§ Task goal: Beginning with the line where "(832, 192) = (570, 298): none" occurs, set down each line of the records through the final one, exactly and without additions.

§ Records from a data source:
☆ ☆ ☆ ☆

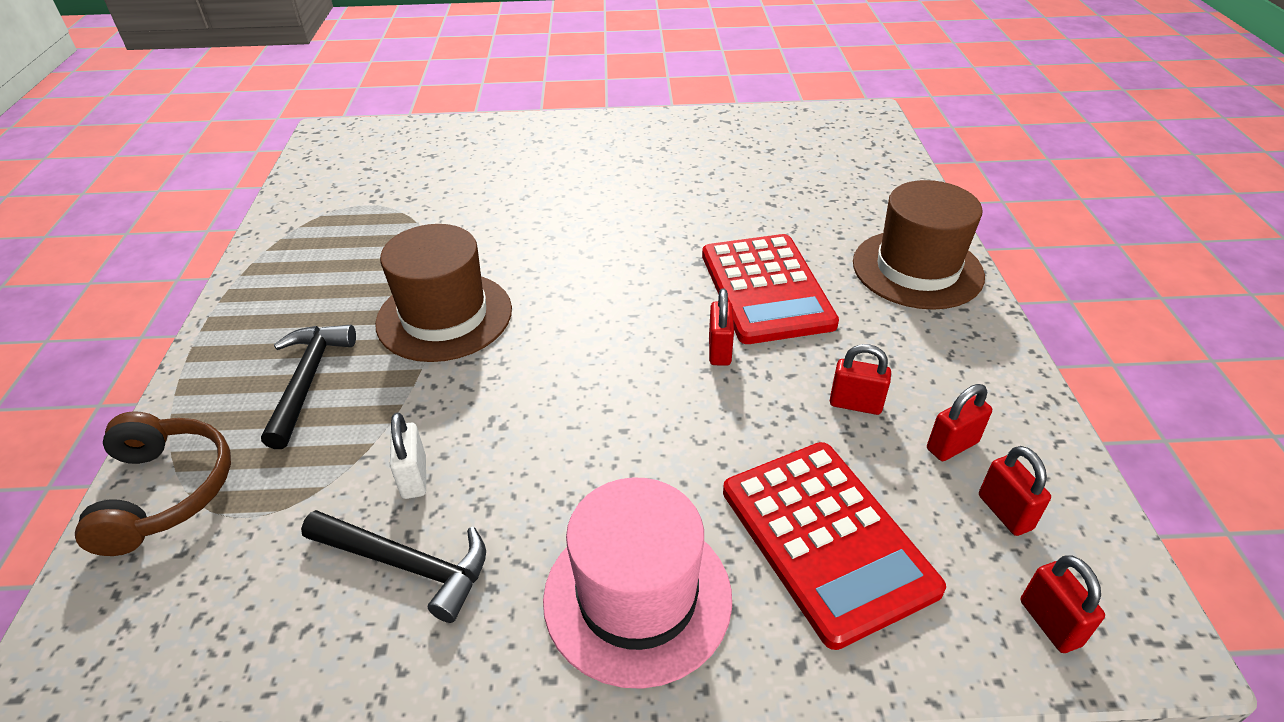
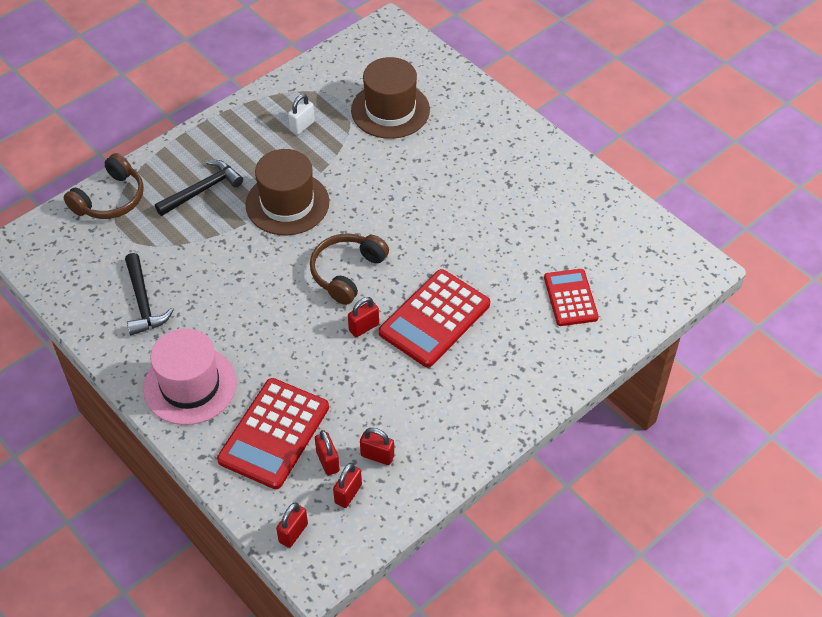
camera: 50 degrees right, 10 degrees up
(414, 477) = (184, 271): white padlock -> white padlock (302, 126)
(616, 322) = (346, 272): none -> brown headphones
(832, 192) = (570, 298): none -> red calculator
(855, 404) = (373, 403): red padlock -> red padlock (327, 461)
(917, 269) = (522, 378): brown hat -> brown hat (390, 110)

☆ ☆ ☆ ☆

§ Written answer:
(832, 192) = (570, 298): none -> red calculator
(855, 404) = (373, 403): red padlock -> red padlock (327, 461)
(917, 269) = (522, 378): brown hat -> brown hat (390, 110)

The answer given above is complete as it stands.